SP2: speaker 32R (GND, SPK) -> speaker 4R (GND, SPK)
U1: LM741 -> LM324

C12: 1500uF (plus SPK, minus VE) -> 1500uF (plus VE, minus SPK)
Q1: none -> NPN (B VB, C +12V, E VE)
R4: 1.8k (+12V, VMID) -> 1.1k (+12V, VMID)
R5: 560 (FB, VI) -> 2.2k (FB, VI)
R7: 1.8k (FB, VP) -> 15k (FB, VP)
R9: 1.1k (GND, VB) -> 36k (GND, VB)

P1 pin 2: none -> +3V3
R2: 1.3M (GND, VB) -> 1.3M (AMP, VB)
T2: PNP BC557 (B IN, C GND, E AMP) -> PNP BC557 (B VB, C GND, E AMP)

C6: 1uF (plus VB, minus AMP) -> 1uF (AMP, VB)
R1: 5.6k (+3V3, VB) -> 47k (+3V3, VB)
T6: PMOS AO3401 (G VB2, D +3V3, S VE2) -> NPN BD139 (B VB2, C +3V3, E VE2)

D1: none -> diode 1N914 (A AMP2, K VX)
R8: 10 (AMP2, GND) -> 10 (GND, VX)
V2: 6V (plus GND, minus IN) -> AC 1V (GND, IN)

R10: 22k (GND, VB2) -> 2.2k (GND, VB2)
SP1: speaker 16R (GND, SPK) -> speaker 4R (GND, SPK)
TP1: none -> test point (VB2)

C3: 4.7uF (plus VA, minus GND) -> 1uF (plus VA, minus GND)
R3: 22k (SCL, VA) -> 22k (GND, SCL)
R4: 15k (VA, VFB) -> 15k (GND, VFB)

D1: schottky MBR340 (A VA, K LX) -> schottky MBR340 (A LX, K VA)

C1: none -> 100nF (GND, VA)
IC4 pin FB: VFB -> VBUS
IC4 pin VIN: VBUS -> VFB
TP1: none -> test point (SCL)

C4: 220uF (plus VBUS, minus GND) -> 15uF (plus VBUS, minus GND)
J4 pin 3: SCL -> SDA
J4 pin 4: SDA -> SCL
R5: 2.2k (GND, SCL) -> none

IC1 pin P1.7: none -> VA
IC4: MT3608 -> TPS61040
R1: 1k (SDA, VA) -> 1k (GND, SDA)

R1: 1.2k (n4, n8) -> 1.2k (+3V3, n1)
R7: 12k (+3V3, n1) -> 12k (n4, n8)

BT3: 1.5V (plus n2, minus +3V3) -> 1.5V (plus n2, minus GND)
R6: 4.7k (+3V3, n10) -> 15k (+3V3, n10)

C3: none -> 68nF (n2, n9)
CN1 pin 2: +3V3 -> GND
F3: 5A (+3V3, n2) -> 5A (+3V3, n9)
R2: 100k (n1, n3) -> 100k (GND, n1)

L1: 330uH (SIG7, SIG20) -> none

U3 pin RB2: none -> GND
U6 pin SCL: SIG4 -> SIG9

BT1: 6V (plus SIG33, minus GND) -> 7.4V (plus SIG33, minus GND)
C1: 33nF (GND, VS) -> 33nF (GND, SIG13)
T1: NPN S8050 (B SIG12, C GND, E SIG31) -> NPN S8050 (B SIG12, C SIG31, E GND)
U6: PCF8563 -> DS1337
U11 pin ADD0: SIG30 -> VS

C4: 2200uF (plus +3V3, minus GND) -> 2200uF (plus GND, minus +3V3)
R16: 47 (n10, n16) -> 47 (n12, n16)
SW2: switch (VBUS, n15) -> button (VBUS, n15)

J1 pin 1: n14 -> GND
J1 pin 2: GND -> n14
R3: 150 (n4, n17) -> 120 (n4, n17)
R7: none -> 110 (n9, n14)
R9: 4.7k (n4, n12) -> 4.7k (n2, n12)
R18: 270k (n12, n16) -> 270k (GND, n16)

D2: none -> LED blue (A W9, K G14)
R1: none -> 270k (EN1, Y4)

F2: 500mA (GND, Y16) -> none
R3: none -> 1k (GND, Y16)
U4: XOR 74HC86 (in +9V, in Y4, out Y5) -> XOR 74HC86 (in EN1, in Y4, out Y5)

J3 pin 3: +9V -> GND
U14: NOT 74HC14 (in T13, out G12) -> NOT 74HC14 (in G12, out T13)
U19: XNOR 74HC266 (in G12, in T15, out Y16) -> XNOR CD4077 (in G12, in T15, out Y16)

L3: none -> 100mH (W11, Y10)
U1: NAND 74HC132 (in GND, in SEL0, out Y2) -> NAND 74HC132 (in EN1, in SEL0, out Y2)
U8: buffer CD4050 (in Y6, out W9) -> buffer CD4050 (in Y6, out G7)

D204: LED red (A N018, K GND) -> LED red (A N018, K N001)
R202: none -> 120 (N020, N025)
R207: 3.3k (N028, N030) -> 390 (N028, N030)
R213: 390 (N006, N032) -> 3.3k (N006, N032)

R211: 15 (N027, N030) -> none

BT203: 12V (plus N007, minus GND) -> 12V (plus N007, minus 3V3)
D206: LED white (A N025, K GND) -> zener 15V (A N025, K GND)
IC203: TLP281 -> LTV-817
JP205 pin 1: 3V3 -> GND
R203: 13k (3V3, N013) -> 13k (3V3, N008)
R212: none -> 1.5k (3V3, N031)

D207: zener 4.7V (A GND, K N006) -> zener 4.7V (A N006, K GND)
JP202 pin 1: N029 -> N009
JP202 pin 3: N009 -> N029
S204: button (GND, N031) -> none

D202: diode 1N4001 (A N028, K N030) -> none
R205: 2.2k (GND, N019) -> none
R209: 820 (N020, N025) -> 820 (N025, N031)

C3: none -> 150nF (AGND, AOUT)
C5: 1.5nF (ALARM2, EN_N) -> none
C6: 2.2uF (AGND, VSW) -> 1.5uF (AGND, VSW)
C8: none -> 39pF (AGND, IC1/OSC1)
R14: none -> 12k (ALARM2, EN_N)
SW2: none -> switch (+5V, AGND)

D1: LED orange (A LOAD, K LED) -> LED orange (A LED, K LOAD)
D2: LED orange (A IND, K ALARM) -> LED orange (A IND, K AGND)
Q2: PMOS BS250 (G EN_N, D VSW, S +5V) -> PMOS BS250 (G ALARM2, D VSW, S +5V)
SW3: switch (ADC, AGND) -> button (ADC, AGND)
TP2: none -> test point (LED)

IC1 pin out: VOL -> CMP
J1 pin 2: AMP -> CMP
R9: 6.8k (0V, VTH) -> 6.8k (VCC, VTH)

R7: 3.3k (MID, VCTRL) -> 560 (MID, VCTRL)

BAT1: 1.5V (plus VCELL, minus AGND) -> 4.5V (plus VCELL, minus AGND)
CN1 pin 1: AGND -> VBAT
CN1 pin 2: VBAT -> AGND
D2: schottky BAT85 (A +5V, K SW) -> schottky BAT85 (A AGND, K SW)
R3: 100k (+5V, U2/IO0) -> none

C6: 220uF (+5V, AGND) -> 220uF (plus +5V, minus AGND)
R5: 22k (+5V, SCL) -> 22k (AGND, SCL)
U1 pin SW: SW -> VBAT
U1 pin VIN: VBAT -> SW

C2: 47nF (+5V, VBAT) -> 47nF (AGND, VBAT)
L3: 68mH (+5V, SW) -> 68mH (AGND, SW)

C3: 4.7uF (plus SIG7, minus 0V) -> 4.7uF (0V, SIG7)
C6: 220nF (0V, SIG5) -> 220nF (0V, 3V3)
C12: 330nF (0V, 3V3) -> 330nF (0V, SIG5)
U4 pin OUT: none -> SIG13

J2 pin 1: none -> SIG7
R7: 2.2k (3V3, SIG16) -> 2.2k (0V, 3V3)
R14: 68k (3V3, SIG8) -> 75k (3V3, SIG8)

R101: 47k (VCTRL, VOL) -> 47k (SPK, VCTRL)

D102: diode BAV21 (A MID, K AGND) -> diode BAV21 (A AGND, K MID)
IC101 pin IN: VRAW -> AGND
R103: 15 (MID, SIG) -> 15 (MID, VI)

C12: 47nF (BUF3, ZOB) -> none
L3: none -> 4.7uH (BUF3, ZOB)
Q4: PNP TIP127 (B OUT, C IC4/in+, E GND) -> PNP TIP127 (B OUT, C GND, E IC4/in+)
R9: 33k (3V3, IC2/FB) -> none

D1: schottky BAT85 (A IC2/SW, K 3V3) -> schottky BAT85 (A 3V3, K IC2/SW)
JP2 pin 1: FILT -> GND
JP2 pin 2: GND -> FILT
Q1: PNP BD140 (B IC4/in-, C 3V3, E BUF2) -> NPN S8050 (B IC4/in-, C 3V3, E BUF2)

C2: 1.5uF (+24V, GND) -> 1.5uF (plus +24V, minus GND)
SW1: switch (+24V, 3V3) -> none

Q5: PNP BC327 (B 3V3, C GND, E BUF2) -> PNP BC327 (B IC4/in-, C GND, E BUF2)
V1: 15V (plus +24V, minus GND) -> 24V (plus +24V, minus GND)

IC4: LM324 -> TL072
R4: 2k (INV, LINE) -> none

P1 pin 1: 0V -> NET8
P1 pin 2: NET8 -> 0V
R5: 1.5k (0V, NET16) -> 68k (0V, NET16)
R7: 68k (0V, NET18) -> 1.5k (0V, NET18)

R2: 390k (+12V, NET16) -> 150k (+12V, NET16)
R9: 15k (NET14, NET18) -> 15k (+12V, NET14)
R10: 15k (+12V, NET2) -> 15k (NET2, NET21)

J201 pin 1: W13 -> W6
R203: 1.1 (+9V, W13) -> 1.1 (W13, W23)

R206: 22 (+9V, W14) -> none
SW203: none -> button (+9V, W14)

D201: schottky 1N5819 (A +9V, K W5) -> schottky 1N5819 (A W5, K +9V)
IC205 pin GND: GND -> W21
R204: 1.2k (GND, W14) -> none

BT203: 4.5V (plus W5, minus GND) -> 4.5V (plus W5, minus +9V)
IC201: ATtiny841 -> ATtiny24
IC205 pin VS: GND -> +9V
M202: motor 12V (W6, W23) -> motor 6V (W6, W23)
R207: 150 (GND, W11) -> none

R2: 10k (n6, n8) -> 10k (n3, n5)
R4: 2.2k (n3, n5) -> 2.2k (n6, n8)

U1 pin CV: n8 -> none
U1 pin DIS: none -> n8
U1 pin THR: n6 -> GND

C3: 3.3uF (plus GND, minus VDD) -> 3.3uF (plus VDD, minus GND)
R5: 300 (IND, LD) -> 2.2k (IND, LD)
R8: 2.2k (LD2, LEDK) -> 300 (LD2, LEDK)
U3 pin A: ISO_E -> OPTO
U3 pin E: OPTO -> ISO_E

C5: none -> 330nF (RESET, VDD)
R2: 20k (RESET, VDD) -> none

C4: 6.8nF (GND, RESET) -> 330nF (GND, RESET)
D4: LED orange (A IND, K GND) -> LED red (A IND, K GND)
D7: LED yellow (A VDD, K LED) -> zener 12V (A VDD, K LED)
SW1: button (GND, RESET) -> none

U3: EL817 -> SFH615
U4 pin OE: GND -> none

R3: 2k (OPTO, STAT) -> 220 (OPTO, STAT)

→ PROMPT: Reproduce only the lines above spanning from the line containing "C6: 1uF (plus VB, minus AMP) -> 1uF (AMP, VB)" through the line containing "D1: schottky MBR340", word for word.

→ EXERCISE RESULT:
C6: 1uF (plus VB, minus AMP) -> 1uF (AMP, VB)
R1: 5.6k (+3V3, VB) -> 47k (+3V3, VB)
T6: PMOS AO3401 (G VB2, D +3V3, S VE2) -> NPN BD139 (B VB2, C +3V3, E VE2)

D1: none -> diode 1N914 (A AMP2, K VX)
R8: 10 (AMP2, GND) -> 10 (GND, VX)
V2: 6V (plus GND, minus IN) -> AC 1V (GND, IN)

R10: 22k (GND, VB2) -> 2.2k (GND, VB2)
SP1: speaker 16R (GND, SPK) -> speaker 4R (GND, SPK)
TP1: none -> test point (VB2)

C3: 4.7uF (plus VA, minus GND) -> 1uF (plus VA, minus GND)
R3: 22k (SCL, VA) -> 22k (GND, SCL)
R4: 15k (VA, VFB) -> 15k (GND, VFB)

D1: schottky MBR340 (A VA, K LX) -> schottky MBR340 (A LX, K VA)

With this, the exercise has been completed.